### EXERCISE PROMPT
Reproduce the items verbatim, starting at the very first line and ending at the line containing "road 2 (secondary): [(51,93),(337,511)]", with both of those lines included.

[begin SUPPLIED ENTRIES]

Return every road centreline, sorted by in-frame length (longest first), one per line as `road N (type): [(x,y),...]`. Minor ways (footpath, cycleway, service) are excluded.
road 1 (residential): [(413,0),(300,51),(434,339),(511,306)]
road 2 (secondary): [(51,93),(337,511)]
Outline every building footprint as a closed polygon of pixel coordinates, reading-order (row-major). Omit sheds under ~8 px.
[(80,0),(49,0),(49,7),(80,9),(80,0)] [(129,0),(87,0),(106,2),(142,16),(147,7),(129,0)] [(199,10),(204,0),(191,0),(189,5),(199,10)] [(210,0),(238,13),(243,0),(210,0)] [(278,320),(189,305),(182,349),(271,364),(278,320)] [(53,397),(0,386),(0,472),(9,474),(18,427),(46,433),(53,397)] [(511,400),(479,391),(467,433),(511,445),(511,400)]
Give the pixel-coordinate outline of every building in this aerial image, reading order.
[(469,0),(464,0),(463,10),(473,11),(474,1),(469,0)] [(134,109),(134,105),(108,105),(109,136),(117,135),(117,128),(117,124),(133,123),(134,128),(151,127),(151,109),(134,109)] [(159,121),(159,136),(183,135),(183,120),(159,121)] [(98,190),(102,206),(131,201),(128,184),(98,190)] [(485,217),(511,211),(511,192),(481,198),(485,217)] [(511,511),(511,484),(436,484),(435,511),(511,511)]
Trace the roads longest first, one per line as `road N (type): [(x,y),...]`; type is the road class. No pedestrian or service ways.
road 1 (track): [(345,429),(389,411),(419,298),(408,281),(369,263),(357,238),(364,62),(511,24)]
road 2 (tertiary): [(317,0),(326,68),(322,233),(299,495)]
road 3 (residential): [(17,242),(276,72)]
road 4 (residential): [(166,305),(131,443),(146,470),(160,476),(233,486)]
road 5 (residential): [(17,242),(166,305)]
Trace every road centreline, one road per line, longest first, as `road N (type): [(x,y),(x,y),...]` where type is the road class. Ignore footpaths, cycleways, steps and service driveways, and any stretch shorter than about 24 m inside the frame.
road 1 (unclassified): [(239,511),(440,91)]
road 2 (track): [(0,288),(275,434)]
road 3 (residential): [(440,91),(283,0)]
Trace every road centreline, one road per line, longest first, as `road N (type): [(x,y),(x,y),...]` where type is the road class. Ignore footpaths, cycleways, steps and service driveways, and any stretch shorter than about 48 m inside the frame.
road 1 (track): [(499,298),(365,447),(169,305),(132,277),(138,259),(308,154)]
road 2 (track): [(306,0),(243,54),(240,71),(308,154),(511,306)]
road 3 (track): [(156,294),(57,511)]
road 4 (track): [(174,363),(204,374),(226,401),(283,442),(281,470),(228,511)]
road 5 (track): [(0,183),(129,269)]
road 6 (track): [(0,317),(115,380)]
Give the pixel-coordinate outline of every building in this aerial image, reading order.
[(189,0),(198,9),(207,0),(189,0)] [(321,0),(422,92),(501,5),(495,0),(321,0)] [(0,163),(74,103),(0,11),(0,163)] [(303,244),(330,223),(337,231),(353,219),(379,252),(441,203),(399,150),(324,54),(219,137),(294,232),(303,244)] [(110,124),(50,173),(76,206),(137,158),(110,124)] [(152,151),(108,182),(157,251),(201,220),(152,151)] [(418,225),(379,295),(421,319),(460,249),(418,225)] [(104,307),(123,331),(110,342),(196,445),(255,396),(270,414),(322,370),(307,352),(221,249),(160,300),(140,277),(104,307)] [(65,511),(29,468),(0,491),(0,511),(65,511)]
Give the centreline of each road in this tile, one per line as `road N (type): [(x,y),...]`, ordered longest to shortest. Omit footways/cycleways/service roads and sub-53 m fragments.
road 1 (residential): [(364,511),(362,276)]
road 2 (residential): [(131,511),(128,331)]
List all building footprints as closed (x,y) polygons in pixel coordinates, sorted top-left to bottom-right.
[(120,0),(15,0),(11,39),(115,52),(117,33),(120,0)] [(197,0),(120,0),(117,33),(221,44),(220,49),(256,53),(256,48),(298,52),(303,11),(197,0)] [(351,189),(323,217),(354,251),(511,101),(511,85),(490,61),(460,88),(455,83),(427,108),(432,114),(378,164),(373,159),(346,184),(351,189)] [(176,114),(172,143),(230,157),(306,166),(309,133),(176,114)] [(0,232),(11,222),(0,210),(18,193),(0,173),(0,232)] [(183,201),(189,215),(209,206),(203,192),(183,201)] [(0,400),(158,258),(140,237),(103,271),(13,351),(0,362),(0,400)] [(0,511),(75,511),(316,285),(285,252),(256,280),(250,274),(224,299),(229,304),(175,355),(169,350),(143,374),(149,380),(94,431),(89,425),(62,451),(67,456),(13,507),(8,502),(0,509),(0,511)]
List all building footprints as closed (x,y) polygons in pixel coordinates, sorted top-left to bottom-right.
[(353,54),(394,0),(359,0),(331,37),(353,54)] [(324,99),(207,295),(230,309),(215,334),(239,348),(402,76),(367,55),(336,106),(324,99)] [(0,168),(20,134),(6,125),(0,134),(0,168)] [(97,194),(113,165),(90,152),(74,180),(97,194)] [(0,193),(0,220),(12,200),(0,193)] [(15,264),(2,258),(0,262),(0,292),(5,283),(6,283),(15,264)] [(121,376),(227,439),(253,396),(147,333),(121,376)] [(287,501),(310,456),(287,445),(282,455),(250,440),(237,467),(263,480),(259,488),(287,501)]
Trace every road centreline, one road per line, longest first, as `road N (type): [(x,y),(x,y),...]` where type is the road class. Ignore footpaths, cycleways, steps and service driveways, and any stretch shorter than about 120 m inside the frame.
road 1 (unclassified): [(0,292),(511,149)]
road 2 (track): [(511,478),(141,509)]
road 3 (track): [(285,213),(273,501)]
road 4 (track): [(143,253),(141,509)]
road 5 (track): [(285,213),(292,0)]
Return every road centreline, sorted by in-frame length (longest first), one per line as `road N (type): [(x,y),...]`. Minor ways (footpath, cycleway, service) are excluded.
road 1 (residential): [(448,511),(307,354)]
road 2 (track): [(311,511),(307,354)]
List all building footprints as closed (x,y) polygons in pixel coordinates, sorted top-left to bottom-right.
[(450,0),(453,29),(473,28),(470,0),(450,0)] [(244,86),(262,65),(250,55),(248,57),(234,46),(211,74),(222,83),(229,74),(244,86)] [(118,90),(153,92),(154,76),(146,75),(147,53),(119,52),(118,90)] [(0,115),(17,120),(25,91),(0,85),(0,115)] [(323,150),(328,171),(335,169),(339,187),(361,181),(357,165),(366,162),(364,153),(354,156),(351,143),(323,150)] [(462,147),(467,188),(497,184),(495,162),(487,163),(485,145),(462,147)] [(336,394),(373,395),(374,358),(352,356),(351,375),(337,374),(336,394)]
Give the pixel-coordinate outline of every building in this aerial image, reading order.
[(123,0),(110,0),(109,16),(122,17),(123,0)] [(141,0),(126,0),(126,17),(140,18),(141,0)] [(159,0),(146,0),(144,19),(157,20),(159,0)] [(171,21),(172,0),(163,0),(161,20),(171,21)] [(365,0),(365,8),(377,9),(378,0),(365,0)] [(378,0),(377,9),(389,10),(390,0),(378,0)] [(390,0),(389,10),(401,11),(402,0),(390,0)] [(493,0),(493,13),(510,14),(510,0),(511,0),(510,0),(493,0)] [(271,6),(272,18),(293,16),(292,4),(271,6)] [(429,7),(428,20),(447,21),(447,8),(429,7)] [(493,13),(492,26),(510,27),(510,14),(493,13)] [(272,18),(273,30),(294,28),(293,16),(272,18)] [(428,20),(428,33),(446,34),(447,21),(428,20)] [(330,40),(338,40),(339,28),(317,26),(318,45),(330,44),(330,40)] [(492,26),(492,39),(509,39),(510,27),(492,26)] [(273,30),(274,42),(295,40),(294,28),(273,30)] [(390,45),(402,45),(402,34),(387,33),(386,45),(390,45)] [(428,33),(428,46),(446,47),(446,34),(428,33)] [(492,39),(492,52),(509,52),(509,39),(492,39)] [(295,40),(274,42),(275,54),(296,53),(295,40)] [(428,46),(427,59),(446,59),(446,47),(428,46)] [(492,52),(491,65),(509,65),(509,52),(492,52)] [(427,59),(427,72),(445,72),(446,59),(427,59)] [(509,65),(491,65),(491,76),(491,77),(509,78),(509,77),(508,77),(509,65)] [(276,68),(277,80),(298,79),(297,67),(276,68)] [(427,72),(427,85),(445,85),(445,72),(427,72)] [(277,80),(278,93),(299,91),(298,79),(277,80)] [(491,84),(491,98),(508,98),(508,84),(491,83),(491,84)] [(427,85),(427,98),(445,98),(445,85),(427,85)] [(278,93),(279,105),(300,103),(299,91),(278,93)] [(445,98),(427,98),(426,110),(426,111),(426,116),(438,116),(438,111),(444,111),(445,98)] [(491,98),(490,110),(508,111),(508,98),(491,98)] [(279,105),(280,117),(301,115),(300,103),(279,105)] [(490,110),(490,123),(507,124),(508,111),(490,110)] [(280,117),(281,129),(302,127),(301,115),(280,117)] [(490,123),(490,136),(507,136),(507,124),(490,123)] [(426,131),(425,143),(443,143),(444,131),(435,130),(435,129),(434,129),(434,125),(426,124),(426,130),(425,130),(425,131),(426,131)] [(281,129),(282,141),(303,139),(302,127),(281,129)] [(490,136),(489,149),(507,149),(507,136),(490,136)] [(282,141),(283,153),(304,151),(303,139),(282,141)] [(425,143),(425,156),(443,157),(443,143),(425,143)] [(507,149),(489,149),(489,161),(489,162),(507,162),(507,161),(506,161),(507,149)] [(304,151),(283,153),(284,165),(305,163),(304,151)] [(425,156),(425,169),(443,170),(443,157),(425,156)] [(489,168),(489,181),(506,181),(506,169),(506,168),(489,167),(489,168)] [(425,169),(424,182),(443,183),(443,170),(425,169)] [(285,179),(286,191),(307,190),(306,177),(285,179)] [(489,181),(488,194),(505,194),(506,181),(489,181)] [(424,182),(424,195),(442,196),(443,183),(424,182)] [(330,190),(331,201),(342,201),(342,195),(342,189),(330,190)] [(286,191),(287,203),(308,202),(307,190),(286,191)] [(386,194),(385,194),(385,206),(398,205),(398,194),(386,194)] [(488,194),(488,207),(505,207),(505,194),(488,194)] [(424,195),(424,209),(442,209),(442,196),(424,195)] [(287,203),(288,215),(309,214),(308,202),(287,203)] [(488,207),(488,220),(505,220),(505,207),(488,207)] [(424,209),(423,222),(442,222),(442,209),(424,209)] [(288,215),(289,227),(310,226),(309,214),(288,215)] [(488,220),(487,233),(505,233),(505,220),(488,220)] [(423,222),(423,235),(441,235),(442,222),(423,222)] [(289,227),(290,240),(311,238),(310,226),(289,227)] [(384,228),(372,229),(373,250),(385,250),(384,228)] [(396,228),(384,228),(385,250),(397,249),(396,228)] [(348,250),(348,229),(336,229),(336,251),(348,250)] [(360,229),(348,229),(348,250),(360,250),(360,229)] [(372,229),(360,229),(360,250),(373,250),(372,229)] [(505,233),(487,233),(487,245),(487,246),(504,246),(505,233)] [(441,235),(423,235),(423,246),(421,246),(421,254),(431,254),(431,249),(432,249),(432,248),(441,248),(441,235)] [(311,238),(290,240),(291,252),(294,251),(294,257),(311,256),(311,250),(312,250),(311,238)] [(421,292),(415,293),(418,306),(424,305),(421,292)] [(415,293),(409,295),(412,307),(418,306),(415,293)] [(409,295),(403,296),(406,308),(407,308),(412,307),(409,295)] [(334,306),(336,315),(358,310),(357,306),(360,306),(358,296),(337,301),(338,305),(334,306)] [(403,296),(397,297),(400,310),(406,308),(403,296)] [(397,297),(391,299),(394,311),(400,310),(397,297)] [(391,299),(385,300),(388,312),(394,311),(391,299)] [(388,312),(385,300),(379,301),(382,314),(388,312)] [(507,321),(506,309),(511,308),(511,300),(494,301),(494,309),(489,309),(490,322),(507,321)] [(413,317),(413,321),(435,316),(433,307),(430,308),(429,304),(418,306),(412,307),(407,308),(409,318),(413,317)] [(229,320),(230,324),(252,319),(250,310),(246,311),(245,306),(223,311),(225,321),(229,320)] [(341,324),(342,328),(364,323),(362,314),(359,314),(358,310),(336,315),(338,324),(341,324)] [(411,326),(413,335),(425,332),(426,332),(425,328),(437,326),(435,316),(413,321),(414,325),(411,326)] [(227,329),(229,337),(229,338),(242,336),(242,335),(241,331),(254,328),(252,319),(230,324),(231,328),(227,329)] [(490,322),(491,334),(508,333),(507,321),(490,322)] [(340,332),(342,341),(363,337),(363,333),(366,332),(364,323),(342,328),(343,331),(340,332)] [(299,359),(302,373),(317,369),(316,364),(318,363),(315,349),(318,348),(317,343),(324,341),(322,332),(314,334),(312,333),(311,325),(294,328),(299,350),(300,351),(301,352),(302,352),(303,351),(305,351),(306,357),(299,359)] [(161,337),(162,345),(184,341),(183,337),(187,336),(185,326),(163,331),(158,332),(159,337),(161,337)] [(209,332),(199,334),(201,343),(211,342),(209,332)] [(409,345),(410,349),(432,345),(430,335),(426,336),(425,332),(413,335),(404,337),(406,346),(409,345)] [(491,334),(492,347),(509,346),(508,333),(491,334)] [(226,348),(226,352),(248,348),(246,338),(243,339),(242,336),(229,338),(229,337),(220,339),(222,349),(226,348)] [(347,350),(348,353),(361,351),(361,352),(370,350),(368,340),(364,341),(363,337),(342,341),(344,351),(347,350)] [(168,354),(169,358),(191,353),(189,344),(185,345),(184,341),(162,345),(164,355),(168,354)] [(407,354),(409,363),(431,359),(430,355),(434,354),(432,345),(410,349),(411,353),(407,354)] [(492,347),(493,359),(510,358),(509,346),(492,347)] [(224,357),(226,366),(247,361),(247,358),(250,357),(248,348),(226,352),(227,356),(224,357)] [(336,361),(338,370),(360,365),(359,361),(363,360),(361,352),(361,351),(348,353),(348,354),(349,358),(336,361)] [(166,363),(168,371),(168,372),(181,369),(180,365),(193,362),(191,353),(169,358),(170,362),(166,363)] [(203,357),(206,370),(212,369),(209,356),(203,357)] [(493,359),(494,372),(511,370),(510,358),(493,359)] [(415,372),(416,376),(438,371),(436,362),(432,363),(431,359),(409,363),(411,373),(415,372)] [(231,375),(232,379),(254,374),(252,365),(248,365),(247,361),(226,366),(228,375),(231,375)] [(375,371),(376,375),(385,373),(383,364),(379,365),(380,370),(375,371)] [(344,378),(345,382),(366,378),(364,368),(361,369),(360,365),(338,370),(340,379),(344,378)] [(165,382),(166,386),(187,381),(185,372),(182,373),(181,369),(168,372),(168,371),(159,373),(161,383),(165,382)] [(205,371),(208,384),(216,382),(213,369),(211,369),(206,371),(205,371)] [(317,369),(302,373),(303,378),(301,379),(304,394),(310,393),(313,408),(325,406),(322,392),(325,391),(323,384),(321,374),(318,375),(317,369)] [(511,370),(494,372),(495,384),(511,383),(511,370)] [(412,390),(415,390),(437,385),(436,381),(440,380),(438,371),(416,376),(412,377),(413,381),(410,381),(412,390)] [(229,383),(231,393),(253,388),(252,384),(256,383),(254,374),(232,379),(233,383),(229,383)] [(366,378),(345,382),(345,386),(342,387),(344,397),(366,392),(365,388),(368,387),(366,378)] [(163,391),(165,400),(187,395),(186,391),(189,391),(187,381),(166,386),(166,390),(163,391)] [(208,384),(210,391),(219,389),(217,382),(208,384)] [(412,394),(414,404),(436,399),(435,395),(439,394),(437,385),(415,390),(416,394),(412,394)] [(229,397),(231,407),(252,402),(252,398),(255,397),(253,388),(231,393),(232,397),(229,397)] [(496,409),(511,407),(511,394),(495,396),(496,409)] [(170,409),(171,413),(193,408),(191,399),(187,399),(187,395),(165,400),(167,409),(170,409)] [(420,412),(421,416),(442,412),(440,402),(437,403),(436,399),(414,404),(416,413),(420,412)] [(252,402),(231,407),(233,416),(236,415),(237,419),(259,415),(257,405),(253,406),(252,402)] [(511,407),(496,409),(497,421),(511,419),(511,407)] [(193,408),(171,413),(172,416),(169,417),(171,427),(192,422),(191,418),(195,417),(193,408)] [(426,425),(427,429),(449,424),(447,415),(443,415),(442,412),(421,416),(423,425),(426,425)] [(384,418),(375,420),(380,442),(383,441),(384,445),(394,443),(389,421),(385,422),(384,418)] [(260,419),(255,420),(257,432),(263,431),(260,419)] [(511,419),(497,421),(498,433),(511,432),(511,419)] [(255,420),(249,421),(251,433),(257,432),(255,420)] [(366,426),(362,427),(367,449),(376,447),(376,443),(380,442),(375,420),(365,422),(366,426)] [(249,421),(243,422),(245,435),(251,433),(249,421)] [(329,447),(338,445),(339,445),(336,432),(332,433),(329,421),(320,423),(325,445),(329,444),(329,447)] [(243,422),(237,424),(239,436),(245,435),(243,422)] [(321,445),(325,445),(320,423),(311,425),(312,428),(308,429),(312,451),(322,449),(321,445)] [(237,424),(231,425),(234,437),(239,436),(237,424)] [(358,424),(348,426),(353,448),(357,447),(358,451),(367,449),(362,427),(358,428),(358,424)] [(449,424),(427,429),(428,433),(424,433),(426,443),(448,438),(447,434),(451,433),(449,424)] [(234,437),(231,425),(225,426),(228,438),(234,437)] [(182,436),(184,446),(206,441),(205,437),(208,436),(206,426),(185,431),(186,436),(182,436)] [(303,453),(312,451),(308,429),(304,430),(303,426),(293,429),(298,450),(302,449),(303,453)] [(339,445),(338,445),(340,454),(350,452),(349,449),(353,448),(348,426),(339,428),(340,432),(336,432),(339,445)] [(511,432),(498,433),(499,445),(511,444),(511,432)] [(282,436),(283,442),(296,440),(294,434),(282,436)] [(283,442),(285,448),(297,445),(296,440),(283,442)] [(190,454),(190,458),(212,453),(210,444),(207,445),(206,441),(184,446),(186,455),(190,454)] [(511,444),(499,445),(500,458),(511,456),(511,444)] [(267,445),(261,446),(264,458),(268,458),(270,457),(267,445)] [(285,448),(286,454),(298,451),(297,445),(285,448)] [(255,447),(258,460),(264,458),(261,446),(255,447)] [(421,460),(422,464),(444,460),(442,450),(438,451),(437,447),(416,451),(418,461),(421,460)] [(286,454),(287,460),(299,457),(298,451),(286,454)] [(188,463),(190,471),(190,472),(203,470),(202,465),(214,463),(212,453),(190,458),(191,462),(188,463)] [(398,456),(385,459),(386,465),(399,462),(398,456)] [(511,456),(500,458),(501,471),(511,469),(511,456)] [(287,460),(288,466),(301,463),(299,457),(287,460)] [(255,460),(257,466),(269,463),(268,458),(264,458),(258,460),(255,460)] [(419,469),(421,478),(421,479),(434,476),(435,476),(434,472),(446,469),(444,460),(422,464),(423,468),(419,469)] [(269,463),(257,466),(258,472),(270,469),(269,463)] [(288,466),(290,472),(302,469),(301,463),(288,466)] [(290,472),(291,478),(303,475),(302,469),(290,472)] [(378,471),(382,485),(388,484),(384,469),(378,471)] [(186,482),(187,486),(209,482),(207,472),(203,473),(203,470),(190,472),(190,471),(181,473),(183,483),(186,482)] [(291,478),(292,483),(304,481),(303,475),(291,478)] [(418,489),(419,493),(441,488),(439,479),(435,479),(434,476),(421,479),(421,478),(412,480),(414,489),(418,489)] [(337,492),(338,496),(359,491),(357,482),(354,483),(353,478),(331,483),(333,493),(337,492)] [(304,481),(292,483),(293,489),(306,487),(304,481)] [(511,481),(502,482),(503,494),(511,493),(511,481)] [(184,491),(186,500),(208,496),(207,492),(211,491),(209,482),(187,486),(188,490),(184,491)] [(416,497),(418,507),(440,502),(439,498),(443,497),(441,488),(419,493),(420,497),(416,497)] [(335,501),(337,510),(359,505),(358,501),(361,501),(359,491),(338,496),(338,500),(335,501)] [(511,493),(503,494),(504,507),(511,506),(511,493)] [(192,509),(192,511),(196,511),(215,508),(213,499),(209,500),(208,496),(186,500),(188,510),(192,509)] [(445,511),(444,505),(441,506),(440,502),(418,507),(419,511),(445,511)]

[end SUPPLIED ENTRIES]

### ANSWER BELOW
Return every road centreline, sorted by in-frame length (longest first), one per line as `road N (type): [(x,y),...]`. Minor ways (footpath, cycleway, service) are excluded.
road 1 (residential): [(413,0),(300,51),(434,339),(511,306)]
road 2 (secondary): [(51,93),(337,511)]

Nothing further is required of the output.